§ Goal of the exercise: From the entries below, transcribe exactly the lines between the line holding "brown calculator: 7 -> 5" and the line holding "red hammer: 1 -> 0", inclusive; skip all other lines.

§ Source records:

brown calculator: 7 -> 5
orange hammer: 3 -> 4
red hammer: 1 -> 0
* * *
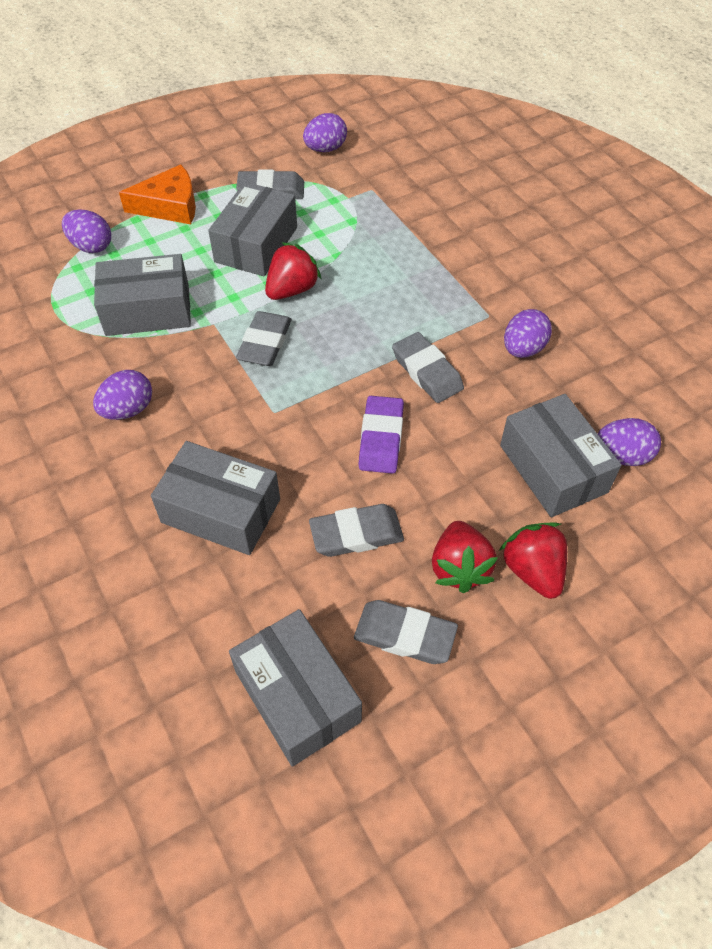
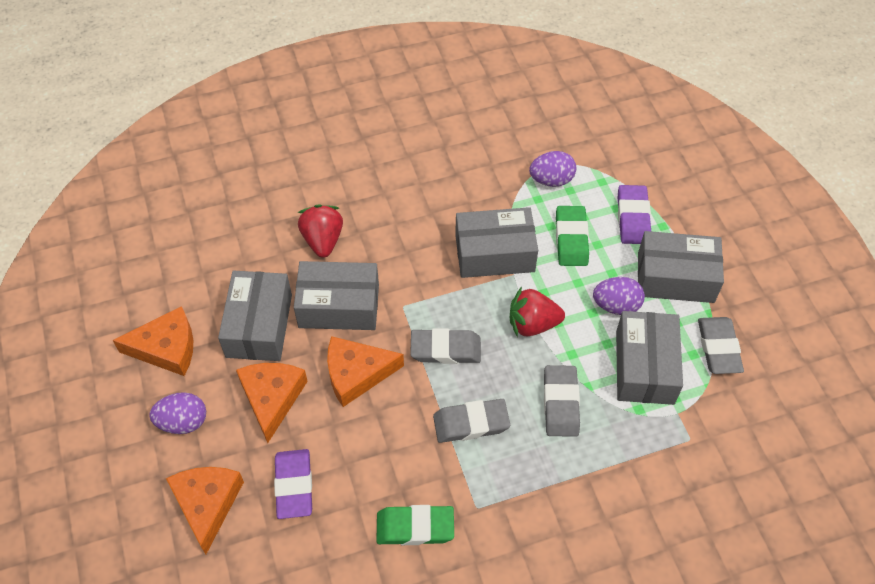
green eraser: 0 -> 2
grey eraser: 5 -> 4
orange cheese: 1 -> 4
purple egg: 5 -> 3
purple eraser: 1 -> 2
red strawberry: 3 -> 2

§ Response:
brown calculator: 7 -> 5
orange hammer: 3 -> 4
red hammer: 1 -> 0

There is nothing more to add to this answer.